* _EXERCISE DETAILS_: Repeat exactly, and only, the lines below starting at the line that contains "camera: 10 degrees left, 20 degrees up" and ending at the line that contains "green plate [341,253,521,402]", inclusive of both.

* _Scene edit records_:
= Beginning of Section =
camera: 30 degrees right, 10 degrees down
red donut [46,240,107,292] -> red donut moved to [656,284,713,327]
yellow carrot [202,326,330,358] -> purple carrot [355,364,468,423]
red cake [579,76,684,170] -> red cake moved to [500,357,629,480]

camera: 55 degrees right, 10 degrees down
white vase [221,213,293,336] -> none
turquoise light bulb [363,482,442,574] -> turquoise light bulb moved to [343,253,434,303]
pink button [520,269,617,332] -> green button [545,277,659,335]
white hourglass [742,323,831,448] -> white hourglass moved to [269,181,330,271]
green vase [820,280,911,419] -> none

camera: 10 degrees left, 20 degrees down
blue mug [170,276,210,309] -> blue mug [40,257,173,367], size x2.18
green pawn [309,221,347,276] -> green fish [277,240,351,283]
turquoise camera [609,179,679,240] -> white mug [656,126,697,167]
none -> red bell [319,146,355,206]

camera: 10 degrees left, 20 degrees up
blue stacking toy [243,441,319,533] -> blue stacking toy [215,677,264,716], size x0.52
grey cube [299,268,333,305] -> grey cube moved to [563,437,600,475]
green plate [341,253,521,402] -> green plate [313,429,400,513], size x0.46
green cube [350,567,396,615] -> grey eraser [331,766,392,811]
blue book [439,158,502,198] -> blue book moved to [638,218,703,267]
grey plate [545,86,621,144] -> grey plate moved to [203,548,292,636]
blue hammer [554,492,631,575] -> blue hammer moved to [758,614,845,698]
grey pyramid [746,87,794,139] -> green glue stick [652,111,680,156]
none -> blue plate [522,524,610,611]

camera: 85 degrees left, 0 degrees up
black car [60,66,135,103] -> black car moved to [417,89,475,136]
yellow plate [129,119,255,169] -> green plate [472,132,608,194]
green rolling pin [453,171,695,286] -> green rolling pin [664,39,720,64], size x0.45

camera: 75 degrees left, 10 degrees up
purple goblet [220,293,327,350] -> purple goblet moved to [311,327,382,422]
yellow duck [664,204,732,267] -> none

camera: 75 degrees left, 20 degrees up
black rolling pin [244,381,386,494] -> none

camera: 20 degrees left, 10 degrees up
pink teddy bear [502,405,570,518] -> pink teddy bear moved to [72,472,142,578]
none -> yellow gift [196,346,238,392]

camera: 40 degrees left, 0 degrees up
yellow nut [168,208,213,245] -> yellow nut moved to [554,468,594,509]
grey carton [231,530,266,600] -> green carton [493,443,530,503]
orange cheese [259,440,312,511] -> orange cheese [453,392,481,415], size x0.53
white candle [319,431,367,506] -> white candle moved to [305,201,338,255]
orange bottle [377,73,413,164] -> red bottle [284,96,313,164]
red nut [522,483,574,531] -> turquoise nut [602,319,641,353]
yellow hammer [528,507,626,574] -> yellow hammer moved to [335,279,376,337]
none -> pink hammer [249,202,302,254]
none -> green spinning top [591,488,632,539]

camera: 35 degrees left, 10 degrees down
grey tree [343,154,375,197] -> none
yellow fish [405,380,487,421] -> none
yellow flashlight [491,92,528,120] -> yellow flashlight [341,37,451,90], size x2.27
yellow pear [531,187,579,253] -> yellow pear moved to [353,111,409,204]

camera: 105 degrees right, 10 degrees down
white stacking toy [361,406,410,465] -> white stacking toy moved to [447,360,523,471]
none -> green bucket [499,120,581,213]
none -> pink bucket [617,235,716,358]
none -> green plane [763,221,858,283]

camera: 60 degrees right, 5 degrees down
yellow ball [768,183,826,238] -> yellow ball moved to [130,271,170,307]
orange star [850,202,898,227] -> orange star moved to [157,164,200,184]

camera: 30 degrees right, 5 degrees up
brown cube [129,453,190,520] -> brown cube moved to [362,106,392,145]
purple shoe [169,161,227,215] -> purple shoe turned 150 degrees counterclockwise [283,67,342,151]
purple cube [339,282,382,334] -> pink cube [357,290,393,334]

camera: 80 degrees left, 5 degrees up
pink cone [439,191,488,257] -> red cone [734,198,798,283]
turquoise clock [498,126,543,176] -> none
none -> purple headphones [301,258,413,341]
= End of Section =
* _OUTPUT_:
camera: 10 degrees left, 20 degrees up
blue stacking toy [243,441,319,533] -> blue stacking toy [215,677,264,716], size x0.52
grey cube [299,268,333,305] -> grey cube moved to [563,437,600,475]
green plate [341,253,521,402] -> green plate [313,429,400,513], size x0.46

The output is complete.